### TASK GOAL
Copy exactly the last part of the entries, starting from the line with "gray L-shape: (126, 417)" and including the final line.

### INPUT FOR THIS TASK
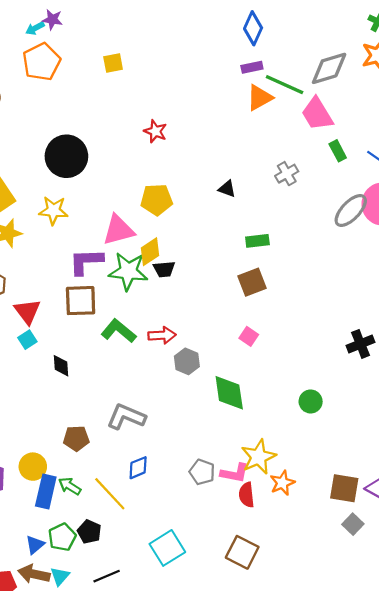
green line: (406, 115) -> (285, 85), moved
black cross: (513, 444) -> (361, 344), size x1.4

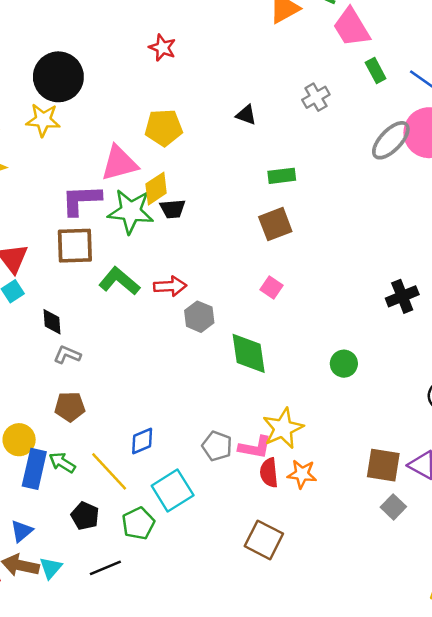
yellow star: (53, 211) -> (43, 120), moved
gray L-shape: (126, 417) -> (67, 355), moved, size x0.6
orange star: (282, 483) -> (302, 474), moved, turned 30
green pentagon: (62, 537) -> (138, 523), moved
cyan square: (167, 548) -> (173, 490), moved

### SOLUTION BELOW
gray L-shape: (126, 417) -> (67, 355), moved, size x0.6
orange star: (282, 483) -> (302, 474), moved, turned 30
green pentagon: (62, 537) -> (138, 523), moved
cyan square: (167, 548) -> (173, 490), moved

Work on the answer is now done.